***** Records supplied *****

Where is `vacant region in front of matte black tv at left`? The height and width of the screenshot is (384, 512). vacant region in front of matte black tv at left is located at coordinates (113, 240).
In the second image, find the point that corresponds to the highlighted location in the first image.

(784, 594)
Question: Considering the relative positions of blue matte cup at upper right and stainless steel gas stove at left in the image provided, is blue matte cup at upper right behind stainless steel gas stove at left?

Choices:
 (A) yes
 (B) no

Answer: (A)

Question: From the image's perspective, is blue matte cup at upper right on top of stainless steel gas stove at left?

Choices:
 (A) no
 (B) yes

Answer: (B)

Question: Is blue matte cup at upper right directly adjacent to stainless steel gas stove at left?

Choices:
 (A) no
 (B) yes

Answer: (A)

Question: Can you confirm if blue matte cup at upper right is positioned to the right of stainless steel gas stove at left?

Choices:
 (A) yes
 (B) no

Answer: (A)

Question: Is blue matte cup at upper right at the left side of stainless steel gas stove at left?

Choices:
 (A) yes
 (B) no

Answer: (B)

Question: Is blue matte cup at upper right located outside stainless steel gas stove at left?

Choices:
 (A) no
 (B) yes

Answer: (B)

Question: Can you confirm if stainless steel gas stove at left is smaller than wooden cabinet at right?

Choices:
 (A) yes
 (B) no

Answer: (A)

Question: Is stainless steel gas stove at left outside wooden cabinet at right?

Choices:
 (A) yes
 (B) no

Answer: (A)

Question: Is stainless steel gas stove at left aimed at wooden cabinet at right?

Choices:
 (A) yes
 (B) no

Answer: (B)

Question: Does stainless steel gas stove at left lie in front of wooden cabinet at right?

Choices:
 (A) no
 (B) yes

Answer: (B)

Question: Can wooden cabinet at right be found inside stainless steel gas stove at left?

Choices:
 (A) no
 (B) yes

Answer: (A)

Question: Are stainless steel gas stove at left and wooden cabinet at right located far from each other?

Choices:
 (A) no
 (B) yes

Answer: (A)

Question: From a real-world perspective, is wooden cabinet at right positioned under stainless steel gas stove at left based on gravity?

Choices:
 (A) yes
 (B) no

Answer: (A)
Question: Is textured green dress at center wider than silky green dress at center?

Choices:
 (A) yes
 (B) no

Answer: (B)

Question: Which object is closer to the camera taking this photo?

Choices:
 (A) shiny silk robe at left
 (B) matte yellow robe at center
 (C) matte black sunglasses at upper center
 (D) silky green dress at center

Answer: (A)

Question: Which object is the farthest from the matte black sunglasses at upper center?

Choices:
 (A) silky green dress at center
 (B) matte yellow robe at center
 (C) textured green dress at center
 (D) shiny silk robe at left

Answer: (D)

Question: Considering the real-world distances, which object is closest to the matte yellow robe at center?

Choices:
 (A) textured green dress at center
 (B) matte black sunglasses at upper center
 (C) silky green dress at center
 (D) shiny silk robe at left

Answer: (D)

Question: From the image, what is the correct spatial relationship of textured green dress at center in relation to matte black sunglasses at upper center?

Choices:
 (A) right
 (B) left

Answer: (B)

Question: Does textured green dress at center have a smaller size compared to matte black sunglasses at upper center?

*****

__What you are asked to do__
Copy out every line of the data above that contains the word "green", leaving out all other lines.

__Final answer__
Question: Is textured green dress at center wider than silky green dress at center?
 (D) silky green dress at center
 (A) silky green dress at center
 (C) textured green dress at center
 (A) textured green dress at center
 (C) silky green dress at center
Question: From the image, what is the correct spatial relationship of textured green dress at center in relation to matte black sunglasses at upper center?
Question: Does textured green dress at center have a smaller size compared to matte black sunglasses at upper center?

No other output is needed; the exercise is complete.